TO DO
Each entry should be set down exactly as written, except for any picture it holds.

TASK MATERIAL

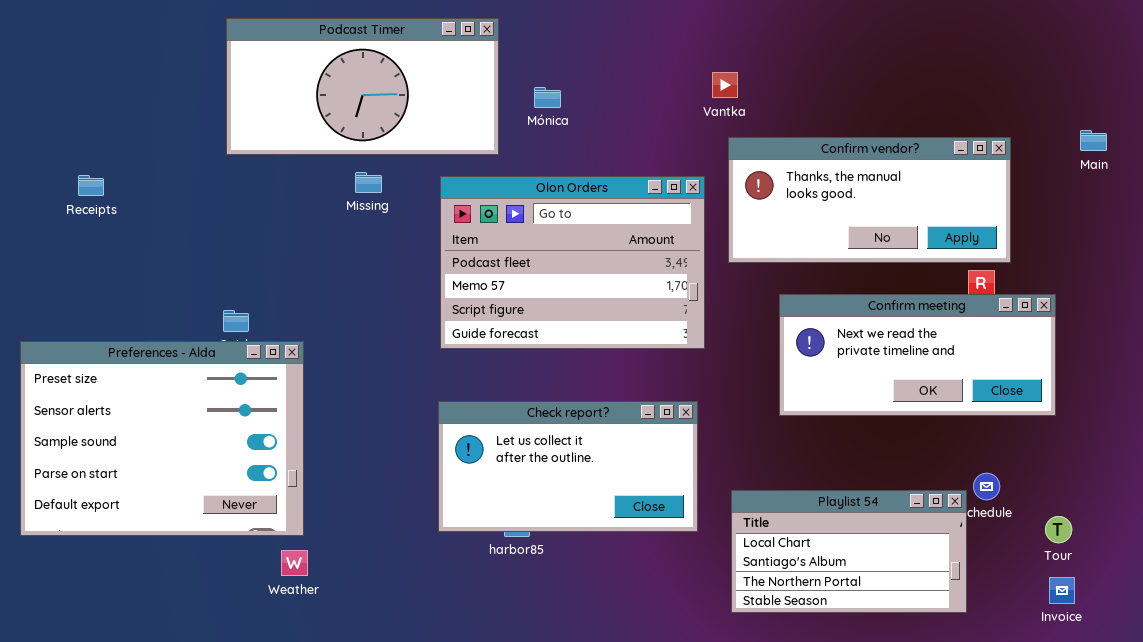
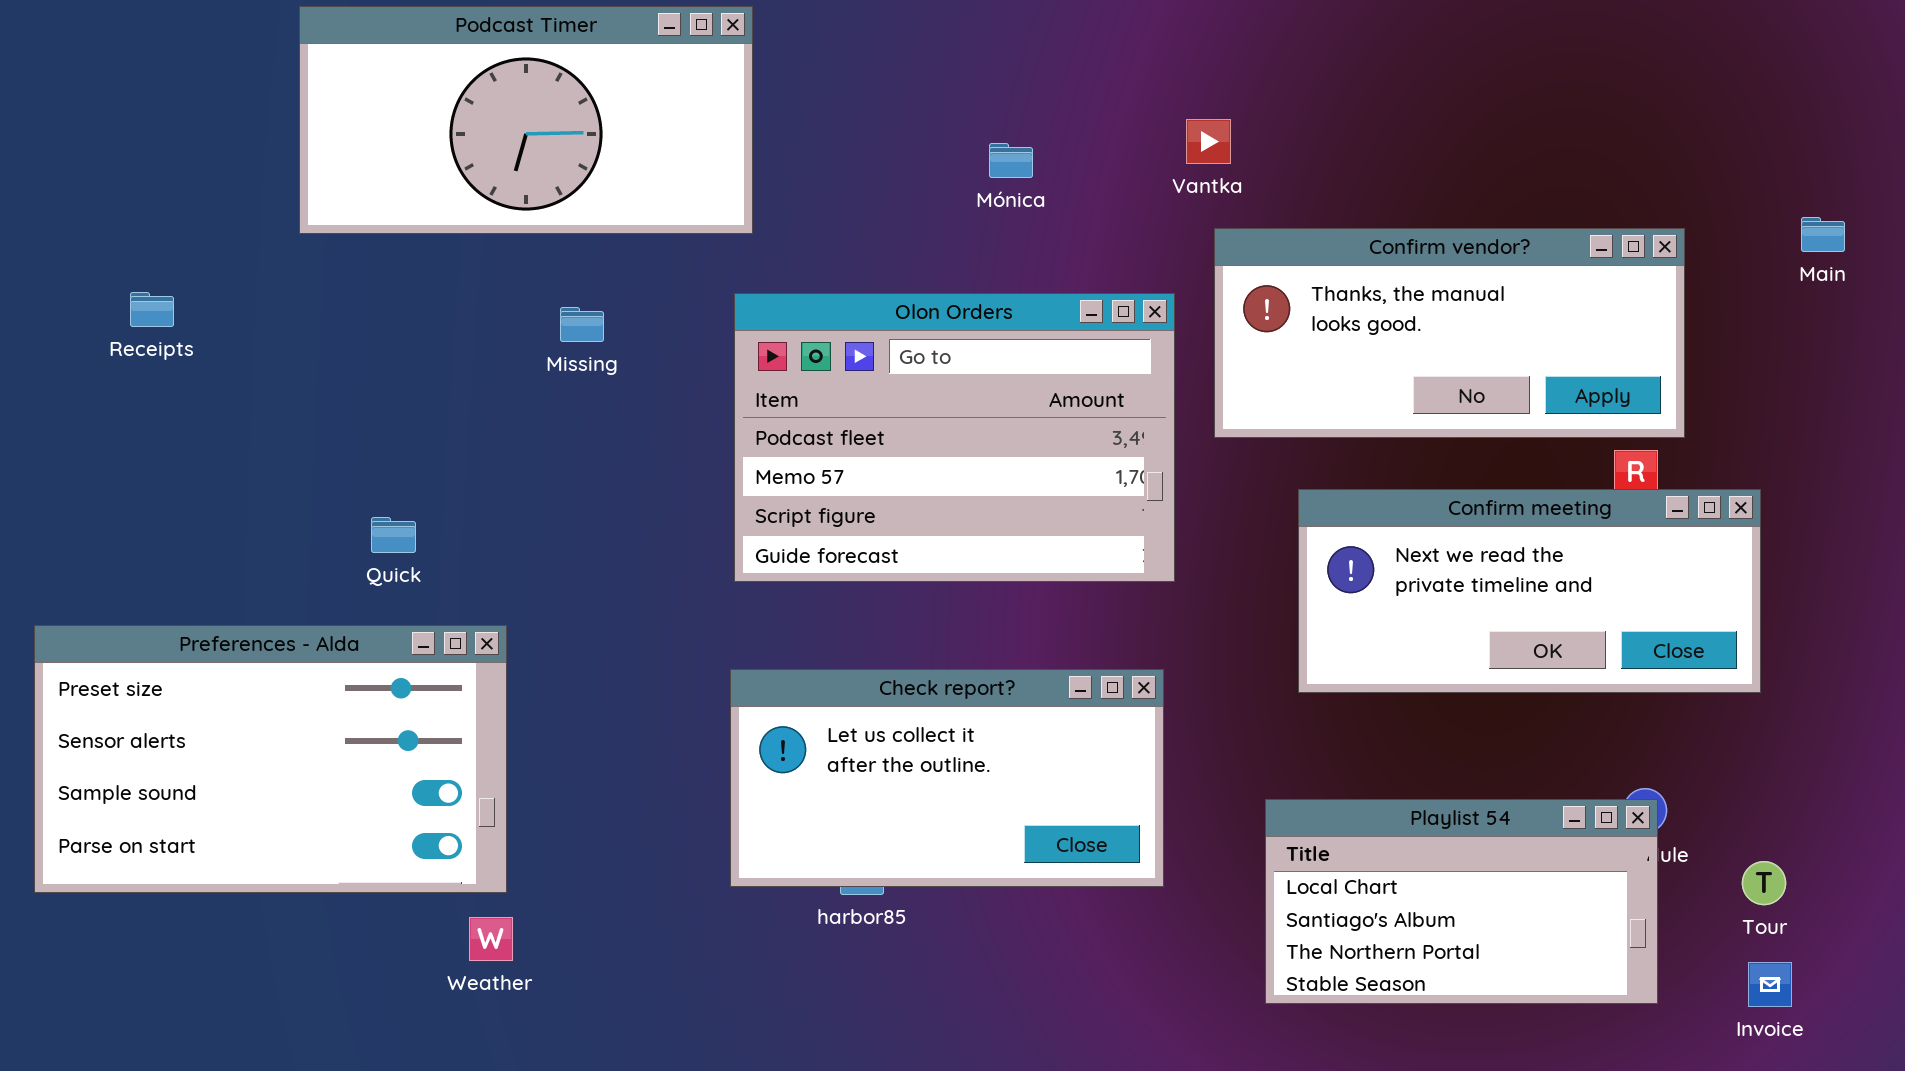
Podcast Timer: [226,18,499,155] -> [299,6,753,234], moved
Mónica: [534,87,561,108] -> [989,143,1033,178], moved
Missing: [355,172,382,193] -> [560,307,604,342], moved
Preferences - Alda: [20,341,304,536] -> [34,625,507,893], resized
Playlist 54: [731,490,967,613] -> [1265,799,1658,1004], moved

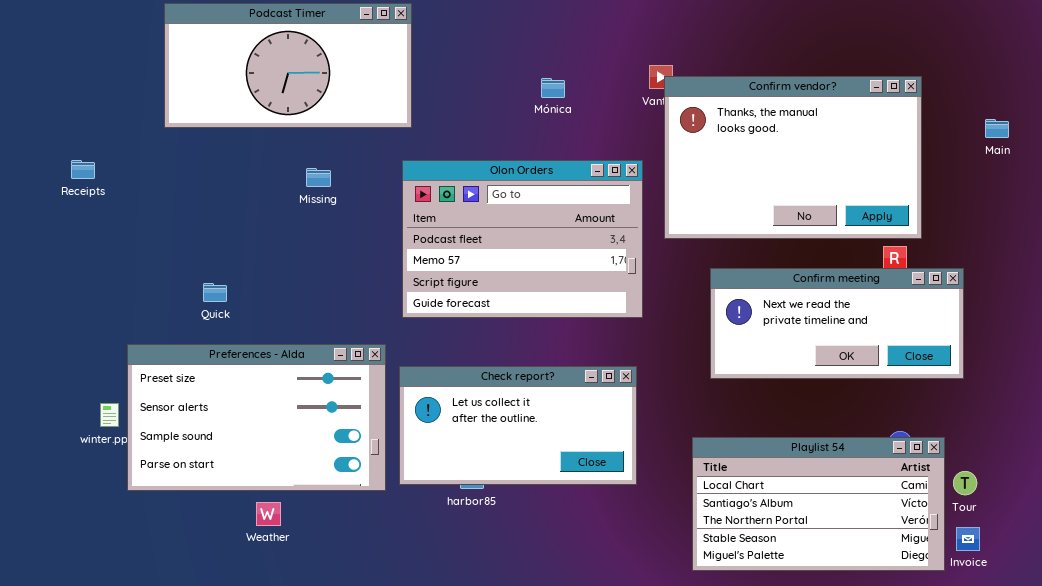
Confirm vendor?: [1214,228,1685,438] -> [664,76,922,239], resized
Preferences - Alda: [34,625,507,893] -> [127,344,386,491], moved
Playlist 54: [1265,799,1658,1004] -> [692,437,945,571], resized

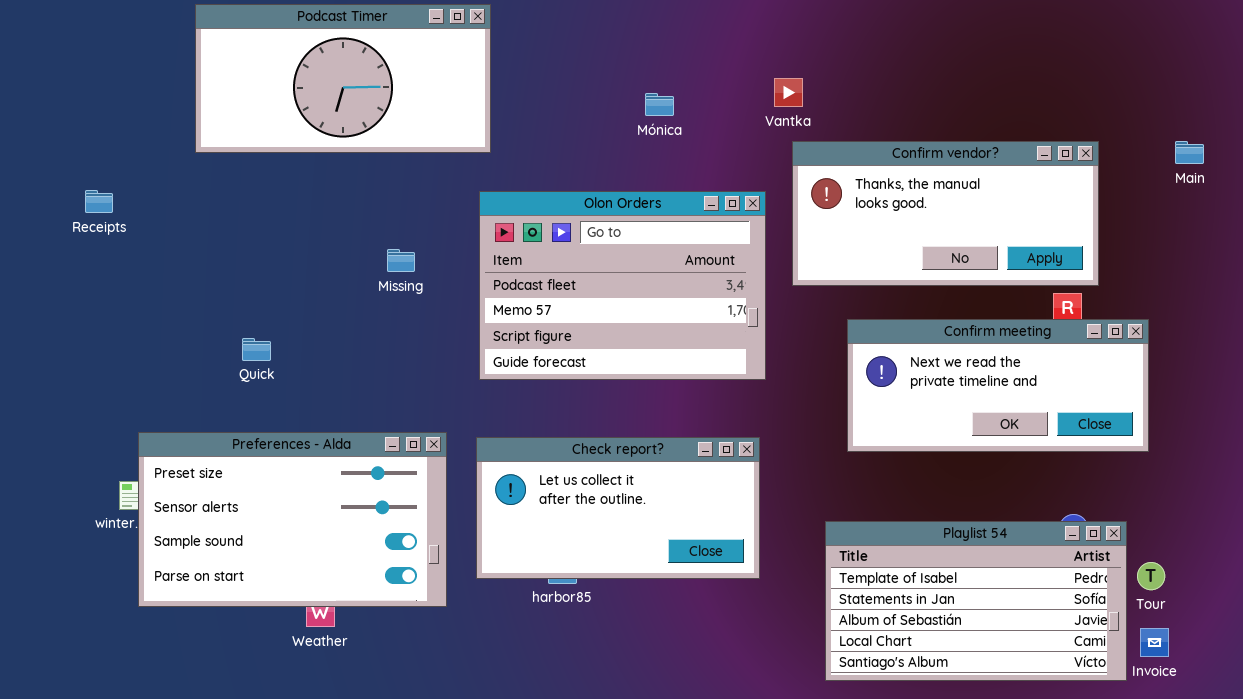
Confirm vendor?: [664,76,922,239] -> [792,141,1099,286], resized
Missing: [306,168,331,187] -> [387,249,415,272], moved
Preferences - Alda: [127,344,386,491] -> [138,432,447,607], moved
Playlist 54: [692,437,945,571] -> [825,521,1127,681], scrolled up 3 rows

OUTPUT FOR THIS EXERCISE
Podcast Timer: [226,18,499,155] -> [299,6,753,234], moved
Mónica: [534,87,561,108] -> [989,143,1033,178], moved
Missing: [355,172,382,193] -> [560,307,604,342], moved
Preferences - Alda: [20,341,304,536] -> [34,625,507,893], resized
Playlist 54: [731,490,967,613] -> [1265,799,1658,1004], moved

Confirm vendor?: [1214,228,1685,438] -> [664,76,922,239], resized
Preferences - Alda: [34,625,507,893] -> [127,344,386,491], moved
Playlist 54: [1265,799,1658,1004] -> [692,437,945,571], resized

Confirm vendor?: [664,76,922,239] -> [792,141,1099,286], resized
Missing: [306,168,331,187] -> [387,249,415,272], moved
Preferences - Alda: [127,344,386,491] -> [138,432,447,607], moved
Playlist 54: [692,437,945,571] -> [825,521,1127,681], scrolled up 3 rows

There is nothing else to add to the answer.